» GOAL OF THE EXERCISE: A word-for-word copy of the entries is the goal; leave out the pictures.

DATA FOR THE TASK below:

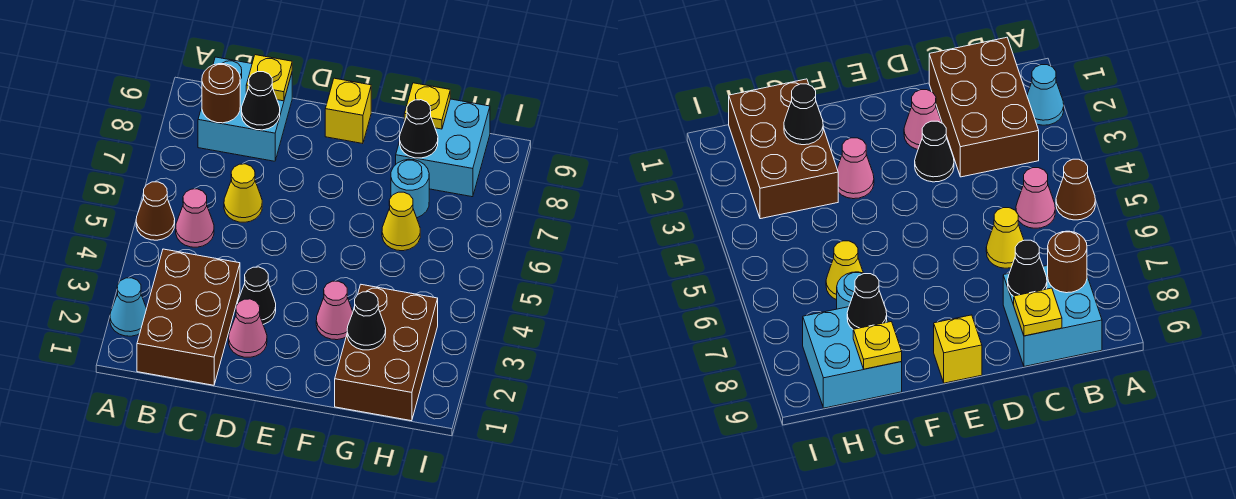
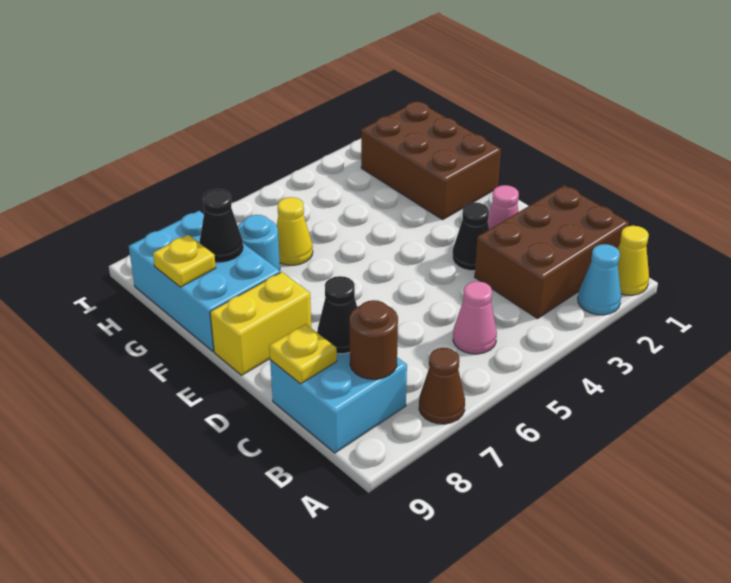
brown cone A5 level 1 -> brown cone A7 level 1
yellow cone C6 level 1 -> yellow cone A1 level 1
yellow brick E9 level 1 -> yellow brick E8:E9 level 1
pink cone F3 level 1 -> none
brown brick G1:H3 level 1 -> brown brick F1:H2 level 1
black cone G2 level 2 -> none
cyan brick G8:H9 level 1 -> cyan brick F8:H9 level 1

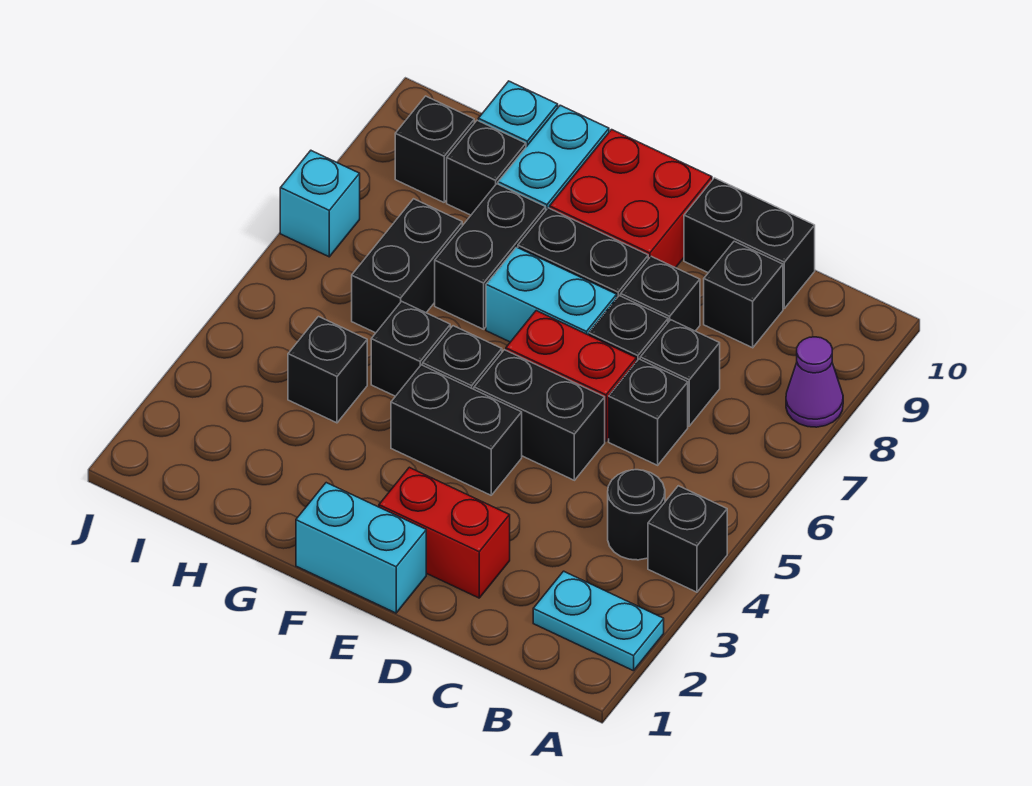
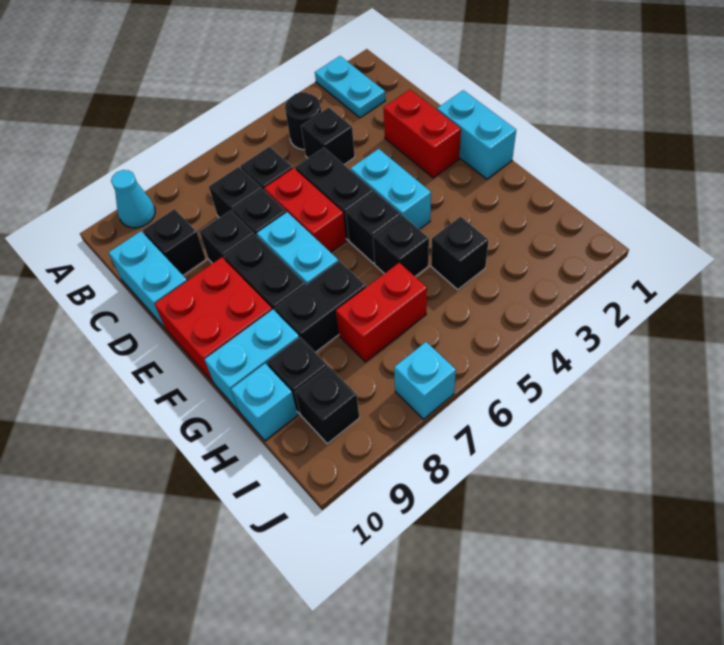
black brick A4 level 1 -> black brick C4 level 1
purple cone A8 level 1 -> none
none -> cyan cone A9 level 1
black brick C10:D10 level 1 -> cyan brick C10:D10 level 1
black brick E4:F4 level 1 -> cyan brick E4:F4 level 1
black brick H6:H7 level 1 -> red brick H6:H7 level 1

End of DATA FOR THE TASK.

» OUTPUT OF THE EXERCISE:
brown cone A5 level 1 -> brown cone A7 level 1
yellow cone C6 level 1 -> yellow cone A1 level 1
yellow brick E9 level 1 -> yellow brick E8:E9 level 1
pink cone F3 level 1 -> none
brown brick G1:H3 level 1 -> brown brick F1:H2 level 1
black cone G2 level 2 -> none
cyan brick G8:H9 level 1 -> cyan brick F8:H9 level 1

black brick A4 level 1 -> black brick C4 level 1
purple cone A8 level 1 -> none
none -> cyan cone A9 level 1
black brick C10:D10 level 1 -> cyan brick C10:D10 level 1
black brick E4:F4 level 1 -> cyan brick E4:F4 level 1
black brick H6:H7 level 1 -> red brick H6:H7 level 1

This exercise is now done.